Your objective:
In the records below, count every line that contains the word "blue" and report only the total.

Given records:
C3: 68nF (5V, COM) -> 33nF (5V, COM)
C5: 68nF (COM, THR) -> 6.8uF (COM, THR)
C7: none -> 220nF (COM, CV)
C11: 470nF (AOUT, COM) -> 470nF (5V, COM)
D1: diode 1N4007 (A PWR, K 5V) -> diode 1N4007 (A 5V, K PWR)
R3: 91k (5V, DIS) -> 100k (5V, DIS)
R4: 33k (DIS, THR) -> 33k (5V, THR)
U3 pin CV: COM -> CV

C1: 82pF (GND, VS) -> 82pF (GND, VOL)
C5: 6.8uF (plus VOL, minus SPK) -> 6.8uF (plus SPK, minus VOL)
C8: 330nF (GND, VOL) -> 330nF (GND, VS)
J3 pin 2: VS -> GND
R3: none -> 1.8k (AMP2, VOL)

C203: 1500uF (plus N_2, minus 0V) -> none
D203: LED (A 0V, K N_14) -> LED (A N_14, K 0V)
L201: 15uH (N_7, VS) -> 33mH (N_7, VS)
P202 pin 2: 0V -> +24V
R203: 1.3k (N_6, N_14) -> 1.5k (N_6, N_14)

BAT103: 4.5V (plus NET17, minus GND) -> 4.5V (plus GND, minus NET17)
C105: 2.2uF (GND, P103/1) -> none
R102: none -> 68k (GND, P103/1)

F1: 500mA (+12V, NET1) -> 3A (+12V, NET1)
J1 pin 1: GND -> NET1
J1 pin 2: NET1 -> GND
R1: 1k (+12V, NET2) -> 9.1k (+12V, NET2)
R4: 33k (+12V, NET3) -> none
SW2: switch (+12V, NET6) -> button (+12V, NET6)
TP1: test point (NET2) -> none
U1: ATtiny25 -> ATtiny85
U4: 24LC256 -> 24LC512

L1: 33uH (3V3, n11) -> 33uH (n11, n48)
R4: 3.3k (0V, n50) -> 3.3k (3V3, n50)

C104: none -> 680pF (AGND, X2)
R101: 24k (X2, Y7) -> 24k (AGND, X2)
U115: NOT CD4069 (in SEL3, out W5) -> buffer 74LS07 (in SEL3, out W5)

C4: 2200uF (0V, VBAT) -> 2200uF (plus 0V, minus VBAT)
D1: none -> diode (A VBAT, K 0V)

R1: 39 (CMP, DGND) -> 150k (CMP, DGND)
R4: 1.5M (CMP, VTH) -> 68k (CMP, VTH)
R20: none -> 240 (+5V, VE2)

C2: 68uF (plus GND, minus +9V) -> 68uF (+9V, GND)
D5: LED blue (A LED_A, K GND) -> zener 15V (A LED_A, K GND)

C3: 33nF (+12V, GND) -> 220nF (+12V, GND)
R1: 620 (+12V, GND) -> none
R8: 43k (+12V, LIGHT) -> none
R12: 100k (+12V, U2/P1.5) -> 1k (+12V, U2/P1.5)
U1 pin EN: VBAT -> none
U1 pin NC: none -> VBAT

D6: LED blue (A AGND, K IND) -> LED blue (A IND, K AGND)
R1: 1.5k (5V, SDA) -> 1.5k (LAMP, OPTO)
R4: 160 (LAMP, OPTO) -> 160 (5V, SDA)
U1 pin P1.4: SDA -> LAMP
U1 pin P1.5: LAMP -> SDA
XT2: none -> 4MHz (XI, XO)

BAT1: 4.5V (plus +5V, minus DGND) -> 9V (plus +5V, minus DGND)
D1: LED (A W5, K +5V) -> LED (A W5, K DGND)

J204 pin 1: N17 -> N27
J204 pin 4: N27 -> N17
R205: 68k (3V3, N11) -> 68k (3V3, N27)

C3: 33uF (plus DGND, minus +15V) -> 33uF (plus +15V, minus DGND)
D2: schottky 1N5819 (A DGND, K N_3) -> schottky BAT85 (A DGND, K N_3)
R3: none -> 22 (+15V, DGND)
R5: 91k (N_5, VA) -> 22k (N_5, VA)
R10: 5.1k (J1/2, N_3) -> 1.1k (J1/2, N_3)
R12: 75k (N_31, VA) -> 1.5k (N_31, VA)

Solution:
2